Records excerpted from a collection:
━━━━━━━━━━━━━━━━━━━━━━━━━━━━━━

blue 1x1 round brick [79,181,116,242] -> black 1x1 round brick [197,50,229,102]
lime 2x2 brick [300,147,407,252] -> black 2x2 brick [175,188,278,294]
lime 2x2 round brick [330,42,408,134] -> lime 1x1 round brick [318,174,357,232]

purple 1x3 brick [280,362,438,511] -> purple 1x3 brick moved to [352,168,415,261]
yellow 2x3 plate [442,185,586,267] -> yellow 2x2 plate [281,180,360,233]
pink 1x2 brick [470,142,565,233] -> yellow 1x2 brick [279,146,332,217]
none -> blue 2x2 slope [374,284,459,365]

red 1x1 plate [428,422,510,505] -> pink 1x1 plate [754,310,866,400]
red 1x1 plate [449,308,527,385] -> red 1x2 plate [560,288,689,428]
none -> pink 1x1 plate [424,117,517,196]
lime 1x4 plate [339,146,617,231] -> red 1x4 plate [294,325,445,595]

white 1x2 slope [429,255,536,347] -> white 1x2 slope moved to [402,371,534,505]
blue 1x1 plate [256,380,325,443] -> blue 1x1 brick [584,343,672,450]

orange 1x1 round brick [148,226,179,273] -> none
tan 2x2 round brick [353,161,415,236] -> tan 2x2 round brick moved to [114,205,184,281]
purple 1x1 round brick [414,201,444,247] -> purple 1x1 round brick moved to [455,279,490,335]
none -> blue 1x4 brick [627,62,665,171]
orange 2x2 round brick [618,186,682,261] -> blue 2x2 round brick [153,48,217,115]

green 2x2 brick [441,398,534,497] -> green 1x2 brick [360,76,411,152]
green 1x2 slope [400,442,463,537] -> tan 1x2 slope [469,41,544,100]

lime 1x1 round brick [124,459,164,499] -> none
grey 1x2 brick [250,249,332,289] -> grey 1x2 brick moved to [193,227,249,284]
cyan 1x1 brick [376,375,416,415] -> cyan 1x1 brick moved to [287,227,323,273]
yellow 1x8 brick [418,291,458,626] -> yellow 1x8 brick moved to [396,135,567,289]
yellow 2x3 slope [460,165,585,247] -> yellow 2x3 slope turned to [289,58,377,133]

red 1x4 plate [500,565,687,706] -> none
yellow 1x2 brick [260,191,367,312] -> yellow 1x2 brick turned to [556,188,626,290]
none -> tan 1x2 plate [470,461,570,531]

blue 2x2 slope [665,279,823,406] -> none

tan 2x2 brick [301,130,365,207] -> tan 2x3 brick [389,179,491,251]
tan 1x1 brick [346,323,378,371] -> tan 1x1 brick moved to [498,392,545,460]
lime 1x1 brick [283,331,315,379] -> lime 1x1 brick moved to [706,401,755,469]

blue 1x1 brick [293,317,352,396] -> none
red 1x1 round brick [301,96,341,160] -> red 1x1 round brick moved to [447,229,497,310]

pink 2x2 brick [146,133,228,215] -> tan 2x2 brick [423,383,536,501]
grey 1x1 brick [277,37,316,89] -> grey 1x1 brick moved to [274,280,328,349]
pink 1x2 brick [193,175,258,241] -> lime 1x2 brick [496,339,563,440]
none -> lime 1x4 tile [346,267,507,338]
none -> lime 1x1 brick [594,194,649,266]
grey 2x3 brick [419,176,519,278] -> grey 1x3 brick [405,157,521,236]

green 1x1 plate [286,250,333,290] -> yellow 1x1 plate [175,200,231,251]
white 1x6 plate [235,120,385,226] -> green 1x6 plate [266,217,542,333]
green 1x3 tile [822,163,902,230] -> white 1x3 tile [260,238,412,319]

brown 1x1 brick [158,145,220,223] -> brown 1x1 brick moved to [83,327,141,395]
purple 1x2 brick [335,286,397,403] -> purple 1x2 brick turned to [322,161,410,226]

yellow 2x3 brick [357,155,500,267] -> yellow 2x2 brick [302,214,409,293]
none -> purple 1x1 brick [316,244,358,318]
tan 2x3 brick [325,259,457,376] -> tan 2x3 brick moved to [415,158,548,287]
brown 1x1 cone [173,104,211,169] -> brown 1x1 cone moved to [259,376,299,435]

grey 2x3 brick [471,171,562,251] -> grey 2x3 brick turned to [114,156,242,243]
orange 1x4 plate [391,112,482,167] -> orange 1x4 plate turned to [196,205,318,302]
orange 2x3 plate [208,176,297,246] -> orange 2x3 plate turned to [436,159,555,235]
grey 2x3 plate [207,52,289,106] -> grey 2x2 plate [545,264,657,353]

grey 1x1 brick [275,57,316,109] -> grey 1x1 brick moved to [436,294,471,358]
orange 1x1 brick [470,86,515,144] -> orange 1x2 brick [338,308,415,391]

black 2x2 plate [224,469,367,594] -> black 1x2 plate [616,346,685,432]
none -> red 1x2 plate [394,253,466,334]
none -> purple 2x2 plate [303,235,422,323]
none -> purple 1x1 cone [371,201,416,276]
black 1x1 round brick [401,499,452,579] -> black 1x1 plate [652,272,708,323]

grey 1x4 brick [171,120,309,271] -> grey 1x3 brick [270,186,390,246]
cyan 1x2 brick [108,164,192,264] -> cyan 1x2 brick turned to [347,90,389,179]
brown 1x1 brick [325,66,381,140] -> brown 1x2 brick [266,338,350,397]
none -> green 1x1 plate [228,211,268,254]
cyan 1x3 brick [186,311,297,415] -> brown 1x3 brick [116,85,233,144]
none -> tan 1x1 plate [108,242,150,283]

━━━━━━━━━━━━━━━━━━━━━━━━━━━━━━

* TASK GOAL: When a line in the records above holds "white", that line is to be reported.

* TASK RESULT:
white 1x2 slope [429,255,536,347] -> white 1x2 slope moved to [402,371,534,505]
white 1x6 plate [235,120,385,226] -> green 1x6 plate [266,217,542,333]
green 1x3 tile [822,163,902,230] -> white 1x3 tile [260,238,412,319]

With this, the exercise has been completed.